===== Supplied information

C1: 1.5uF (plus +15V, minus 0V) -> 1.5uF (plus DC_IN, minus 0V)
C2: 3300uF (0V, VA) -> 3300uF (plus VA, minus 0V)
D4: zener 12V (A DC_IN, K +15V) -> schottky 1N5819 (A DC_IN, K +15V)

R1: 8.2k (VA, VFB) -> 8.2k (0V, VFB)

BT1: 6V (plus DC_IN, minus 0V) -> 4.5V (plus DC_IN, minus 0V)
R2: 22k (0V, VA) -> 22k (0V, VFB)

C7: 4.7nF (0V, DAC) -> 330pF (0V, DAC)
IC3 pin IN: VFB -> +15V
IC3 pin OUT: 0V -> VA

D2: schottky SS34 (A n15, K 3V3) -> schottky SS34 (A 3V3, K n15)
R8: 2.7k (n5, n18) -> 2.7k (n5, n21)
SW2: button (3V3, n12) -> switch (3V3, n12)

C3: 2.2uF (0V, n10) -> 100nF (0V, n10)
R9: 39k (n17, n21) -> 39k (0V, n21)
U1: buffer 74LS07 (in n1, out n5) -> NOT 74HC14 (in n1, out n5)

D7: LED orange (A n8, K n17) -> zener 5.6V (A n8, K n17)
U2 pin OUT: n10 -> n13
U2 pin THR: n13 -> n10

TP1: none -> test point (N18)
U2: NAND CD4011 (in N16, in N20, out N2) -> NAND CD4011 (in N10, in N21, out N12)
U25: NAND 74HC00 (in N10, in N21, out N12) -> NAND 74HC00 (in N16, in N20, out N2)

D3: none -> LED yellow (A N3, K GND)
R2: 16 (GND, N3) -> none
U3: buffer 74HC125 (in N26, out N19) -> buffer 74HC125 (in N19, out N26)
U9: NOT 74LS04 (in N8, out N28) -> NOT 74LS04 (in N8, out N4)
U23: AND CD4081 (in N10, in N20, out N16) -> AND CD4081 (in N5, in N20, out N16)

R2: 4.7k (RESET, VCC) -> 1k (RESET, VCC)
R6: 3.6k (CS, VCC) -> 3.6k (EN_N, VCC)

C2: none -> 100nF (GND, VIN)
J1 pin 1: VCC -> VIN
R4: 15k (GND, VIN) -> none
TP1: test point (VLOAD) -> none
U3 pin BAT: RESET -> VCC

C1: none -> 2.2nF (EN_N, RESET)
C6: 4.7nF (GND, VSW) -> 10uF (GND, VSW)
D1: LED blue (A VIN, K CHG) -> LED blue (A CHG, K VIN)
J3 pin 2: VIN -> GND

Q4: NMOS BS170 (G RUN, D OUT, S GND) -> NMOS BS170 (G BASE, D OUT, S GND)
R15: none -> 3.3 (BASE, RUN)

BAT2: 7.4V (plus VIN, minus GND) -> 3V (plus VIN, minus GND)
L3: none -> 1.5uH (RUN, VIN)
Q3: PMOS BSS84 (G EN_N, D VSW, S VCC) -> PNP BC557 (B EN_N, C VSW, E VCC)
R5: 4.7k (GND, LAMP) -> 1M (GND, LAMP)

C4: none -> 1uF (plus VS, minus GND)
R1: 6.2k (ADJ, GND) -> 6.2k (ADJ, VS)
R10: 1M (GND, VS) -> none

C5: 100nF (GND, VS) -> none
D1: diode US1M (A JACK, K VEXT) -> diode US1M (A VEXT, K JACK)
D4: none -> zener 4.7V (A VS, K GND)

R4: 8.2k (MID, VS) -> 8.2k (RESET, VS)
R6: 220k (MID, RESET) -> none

==========

- **Exercise goal**
In the data above, which lines lie between the line with "J1 pin 1: VCC -> VIN" and the line with "R15: none -> 3.3 (BASE, RUN)", inclusive? Print those lines exactly and nothing else.

- **Answer section**
J1 pin 1: VCC -> VIN
R4: 15k (GND, VIN) -> none
TP1: test point (VLOAD) -> none
U3 pin BAT: RESET -> VCC

C1: none -> 2.2nF (EN_N, RESET)
C6: 4.7nF (GND, VSW) -> 10uF (GND, VSW)
D1: LED blue (A VIN, K CHG) -> LED blue (A CHG, K VIN)
J3 pin 2: VIN -> GND

Q4: NMOS BS170 (G RUN, D OUT, S GND) -> NMOS BS170 (G BASE, D OUT, S GND)
R15: none -> 3.3 (BASE, RUN)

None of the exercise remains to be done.